--- Exercise data Enclosed Below ---
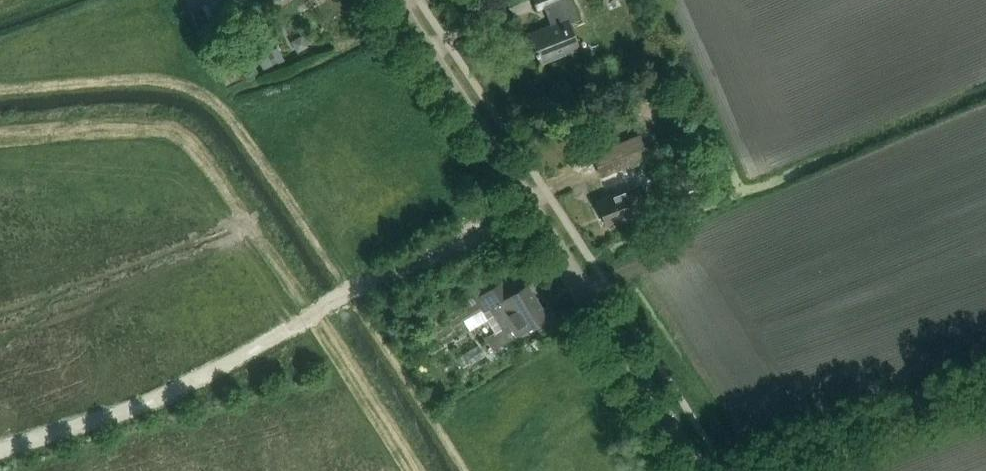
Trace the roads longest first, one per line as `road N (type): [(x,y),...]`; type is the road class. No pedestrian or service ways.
road 1 (unclassified): [(702,470),(391,0)]
road 2 (track): [(750,470),(985,382)]

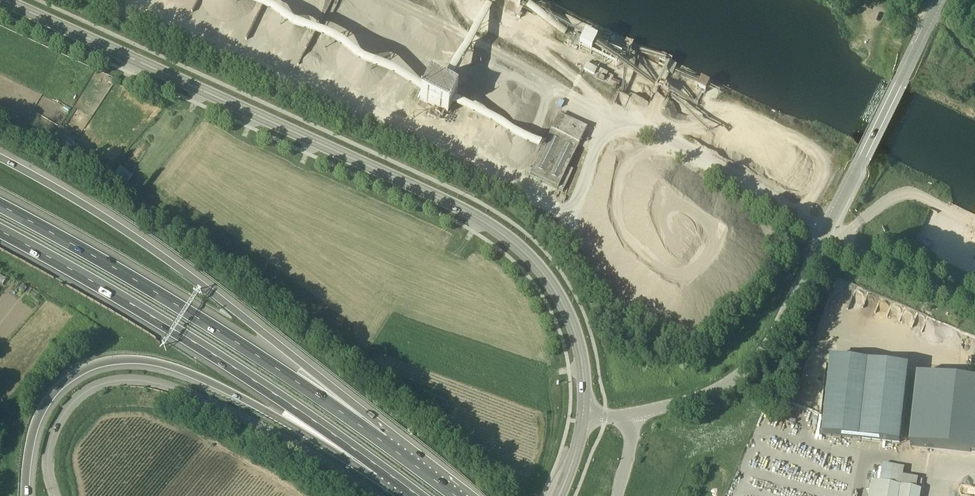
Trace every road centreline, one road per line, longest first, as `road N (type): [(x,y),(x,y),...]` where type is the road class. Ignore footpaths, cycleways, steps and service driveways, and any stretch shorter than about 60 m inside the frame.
road 1 (secondary): [(584,419),(571,320),(550,281),(505,234),(4,0)]
road 2 (unclassified): [(942,0),(773,336),(750,367),(704,397),(634,412)]
road 3 (motorway): [(27,495),(35,431),(56,392),(94,367),(125,362),(168,367),(235,395),(412,495)]
road 4 (motorway): [(0,233),(239,371),(416,495)]
road 5 (motorway): [(386,442),(177,266),(0,158)]
road 6 (motorway): [(386,442),(195,314),(0,203)]
road 7 (unclassified): [(55,495),(48,454),(63,416),(93,388),(131,380),(212,403),(378,495)]

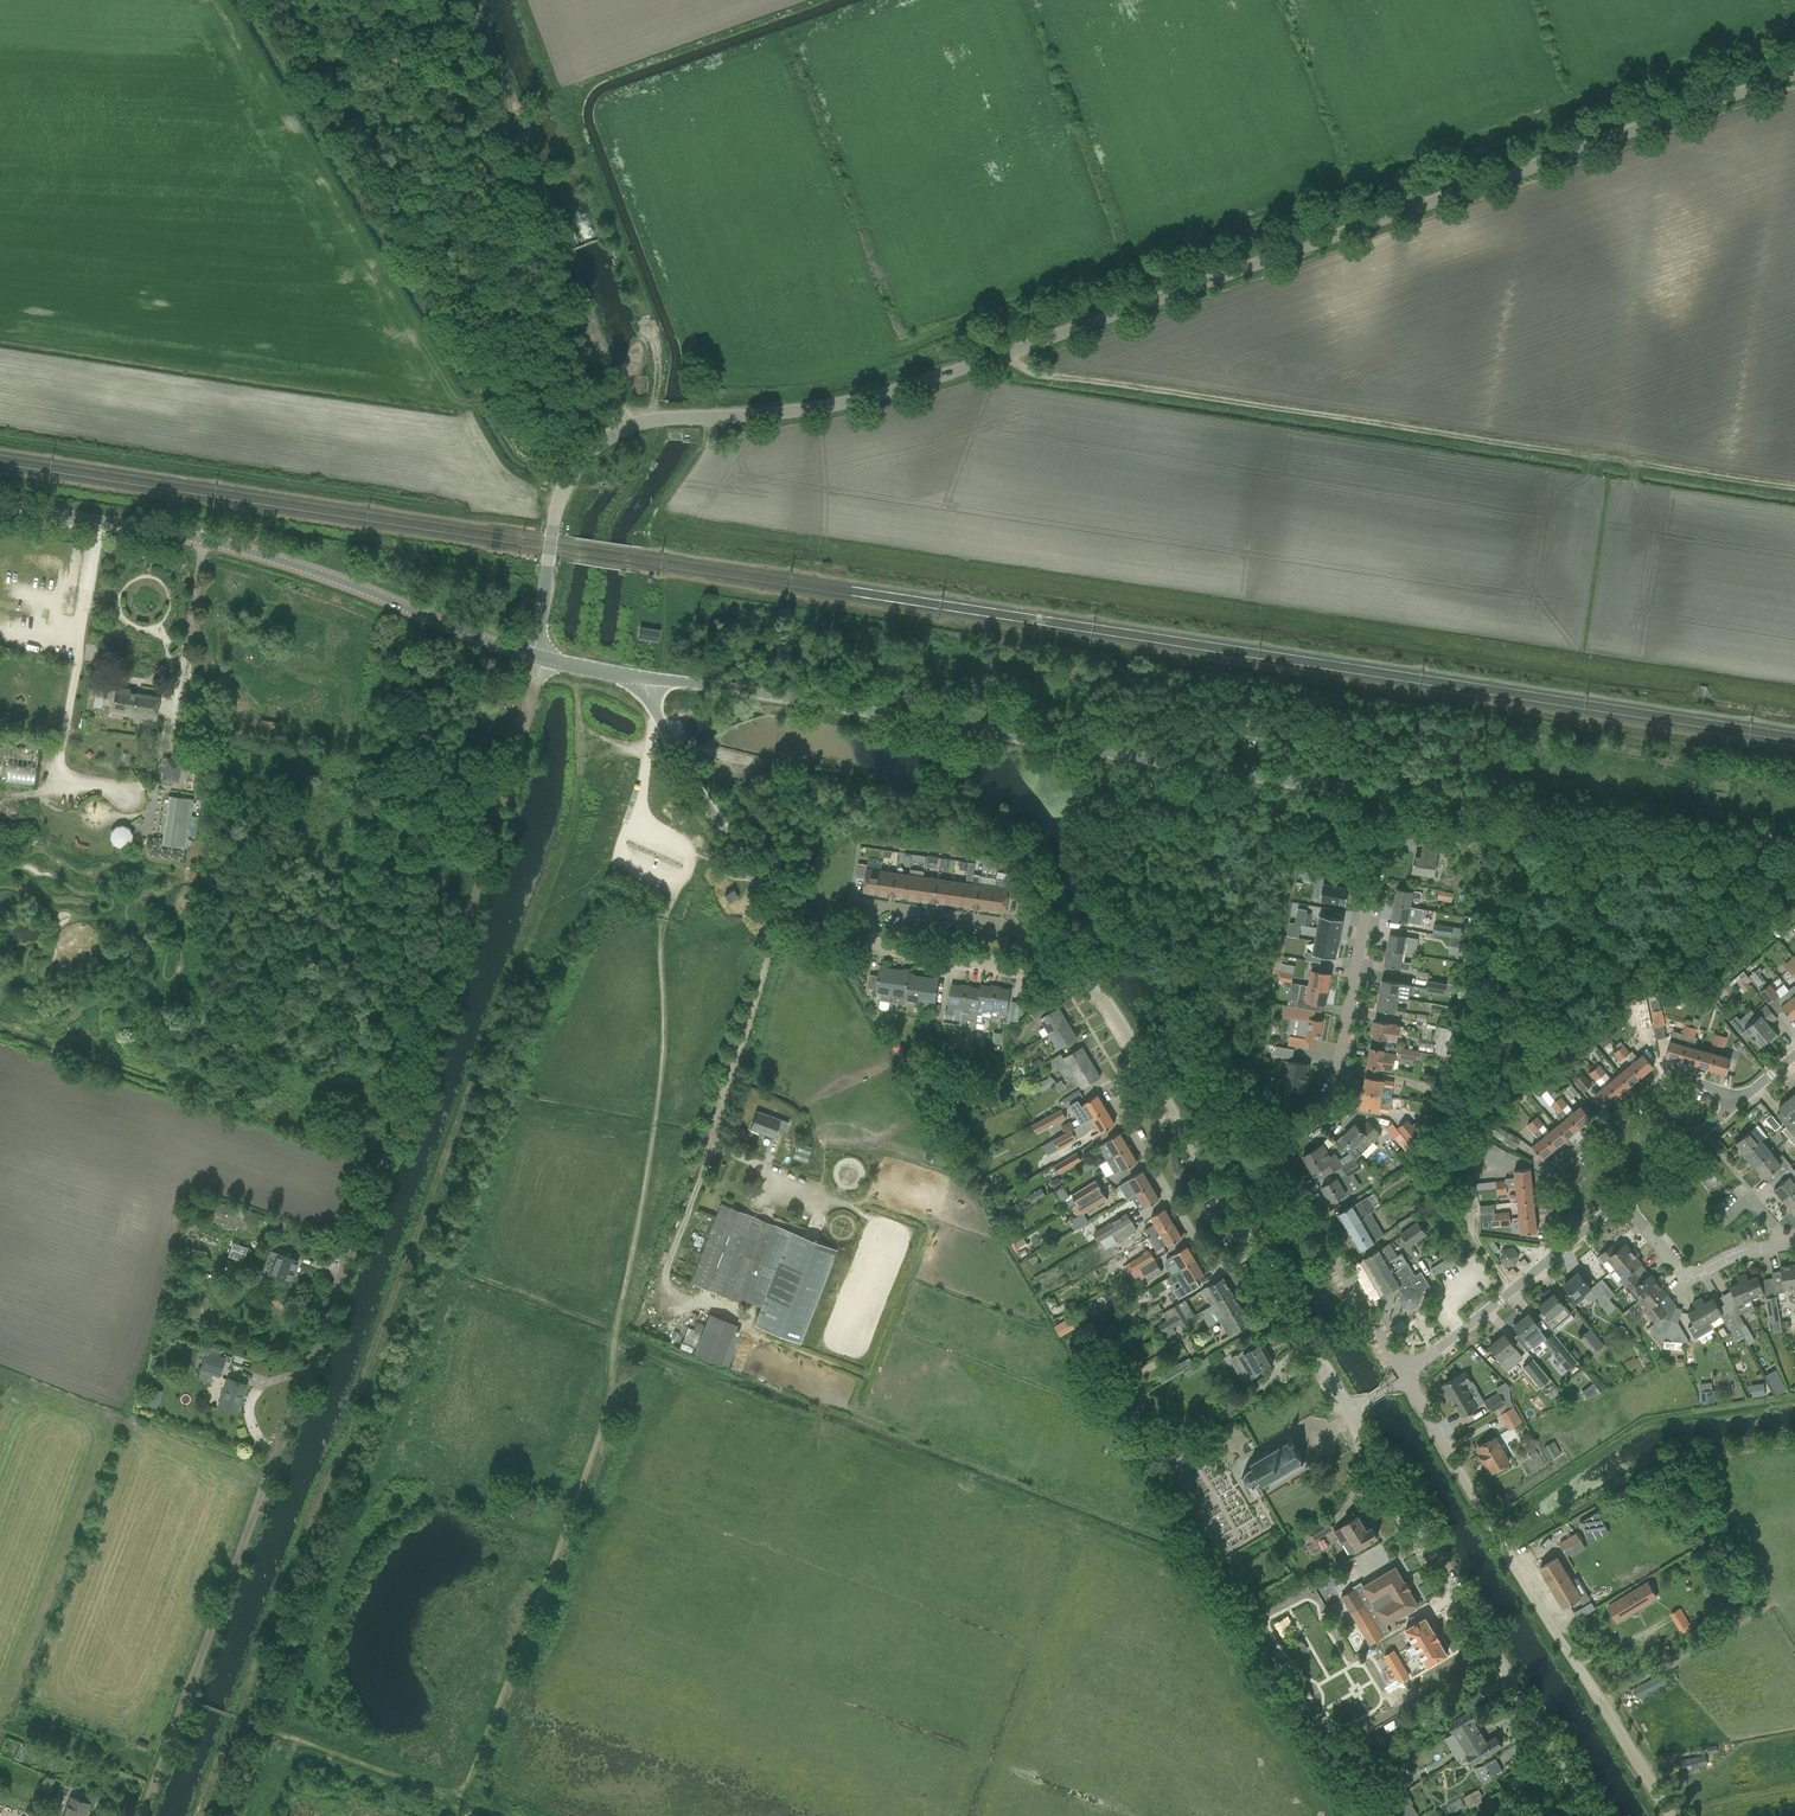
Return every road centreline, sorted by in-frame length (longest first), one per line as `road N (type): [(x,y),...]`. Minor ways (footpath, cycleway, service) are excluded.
road 1 (tertiary): [(534,656),(562,495),(583,461),(627,429),(657,419),(792,411),(926,381),(1794,74)]
road 2 (track): [(149,1815),(444,1009),(543,658)]
road 3 (track): [(1009,354),(1036,372),(1794,488)]
road 4 (tertiary): [(1390,788),(1316,786),(645,678)]
road 5 (residential): [(1405,1375),(1286,1184),(1276,1154),(1281,1136),(1334,1089),(1390,788)]
road 6 (track): [(569,480),(517,444),(497,416),(250,0)]
road 7 (tertiary): [(534,656),(288,563),(186,535),(0,506)]
road 8 (track): [(677,752),(983,800),(1012,833),(1100,994)]
road 9 (residential): [(1672,1815),(1405,1375)]
road 10 (tertiary): [(1587,1815),(1348,1411)]
road 11 (track): [(627,429),(476,0)]
road 12 (tertiary): [(1794,845),(1434,788),(1390,788)]
road 13 (tertiary): [(869,944),(803,924),(754,877),(677,752),(645,678)]
road 14 (track): [(562,88),(659,340),(657,419)]
road 15 (residential): [(1556,1255),(1551,1179),(1562,1163),(1668,1081),(1742,1100)]
road 16 (residential): [(1147,1068),(1116,1087),(1113,1104),(1208,1260),(1232,1263),(1253,1249)]
road 17 (residential): [(1790,1245),(1728,1258),(1689,1278),(1622,1200)]
road 18 (tertiary): [(1253,1249),(1147,1068)]
road 19 (residential): [(1405,1375),(1556,1255)]
road 20 (residential): [(1017,966),(1022,926),(873,905)]
road 21 (tertiary): [(1348,1411),(1253,1249)]
road 22 (tertiary): [(1147,1068),(1100,994),(1071,977),(1017,966)]
road 23 (residential): [(1622,1200),(1742,1100)]
road 24 (tertiary): [(1017,966),(869,944)]

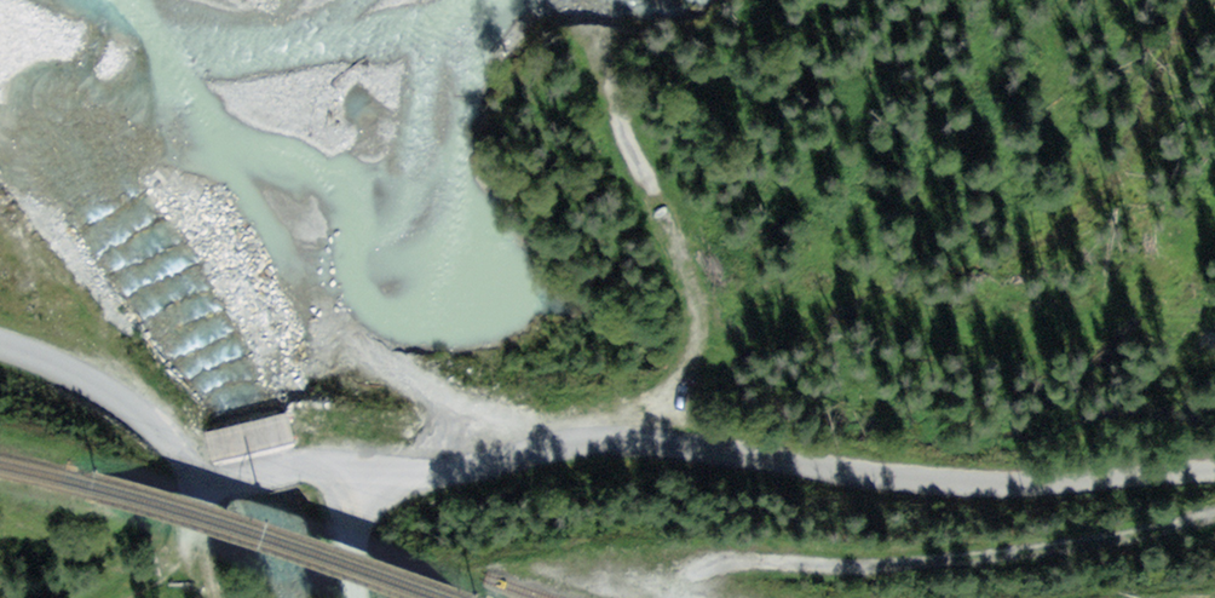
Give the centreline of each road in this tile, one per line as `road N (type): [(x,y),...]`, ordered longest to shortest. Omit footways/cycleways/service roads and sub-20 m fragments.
--- End of Enclosed Exercise data ---
Problem:
Output the data above in full and exactly, with every image left out.

Output of the task:
Trace the roads longest first, one per line as `road N (type): [(x,y),...]`; type is the road class. No pedestrian or service ways.
road 1 (unclassified): [(702,470),(391,0)]
road 2 (track): [(750,470),(985,382)]

Trace every road centreline, one road per line, longest first, as `road N (type): [(x,y),(x,y),...]` where type is the road class. Ignore footpaths, cycleways, steps and service driveways, and any stretch shorter than about 60 m inside the frame.
road 1 (secondary): [(584,419),(571,320),(550,281),(505,234),(4,0)]
road 2 (unclassified): [(942,0),(773,336),(750,367),(704,397),(634,412)]
road 3 (motorway): [(27,495),(35,431),(56,392),(94,367),(125,362),(168,367),(235,395),(412,495)]
road 4 (motorway): [(0,233),(239,371),(416,495)]
road 5 (motorway): [(386,442),(177,266),(0,158)]
road 6 (motorway): [(386,442),(195,314),(0,203)]
road 7 (unclassified): [(55,495),(48,454),(63,416),(93,388),(131,380),(212,403),(378,495)]

Return every road centreline, sorted by in-frame length (longest first), one per line as `road N (type): [(x,y),...]`. Minor ways (footpath, cycleway, service) are excluded.
road 1 (tertiary): [(534,656),(562,495),(583,461),(627,429),(657,419),(792,411),(926,381),(1794,74)]
road 2 (track): [(149,1815),(444,1009),(543,658)]
road 3 (track): [(1009,354),(1036,372),(1794,488)]
road 4 (tertiary): [(1390,788),(1316,786),(645,678)]
road 5 (residential): [(1405,1375),(1286,1184),(1276,1154),(1281,1136),(1334,1089),(1390,788)]
road 6 (track): [(569,480),(517,444),(497,416),(250,0)]
road 7 (tertiary): [(534,656),(288,563),(186,535),(0,506)]
road 8 (track): [(677,752),(983,800),(1012,833),(1100,994)]
road 9 (residential): [(1672,1815),(1405,1375)]
road 10 (tertiary): [(1587,1815),(1348,1411)]
road 11 (track): [(627,429),(476,0)]
road 12 (tertiary): [(1794,845),(1434,788),(1390,788)]
road 13 (tertiary): [(869,944),(803,924),(754,877),(677,752),(645,678)]
road 14 (track): [(562,88),(659,340),(657,419)]
road 15 (residential): [(1556,1255),(1551,1179),(1562,1163),(1668,1081),(1742,1100)]
road 16 (residential): [(1147,1068),(1116,1087),(1113,1104),(1208,1260),(1232,1263),(1253,1249)]
road 17 (residential): [(1790,1245),(1728,1258),(1689,1278),(1622,1200)]
road 18 (tertiary): [(1253,1249),(1147,1068)]
road 19 (residential): [(1405,1375),(1556,1255)]
road 20 (residential): [(1017,966),(1022,926),(873,905)]
road 21 (tertiary): [(1348,1411),(1253,1249)]
road 22 (tertiary): [(1147,1068),(1100,994),(1071,977),(1017,966)]
road 23 (residential): [(1622,1200),(1742,1100)]
road 24 (tertiary): [(1017,966),(869,944)]

Give the centreline of each road in this tile, one per line as `road N (type): [(x,y),...]`, ordered longest to shortest. Omit footways/cycleways/service roads and sub-20 m fragments.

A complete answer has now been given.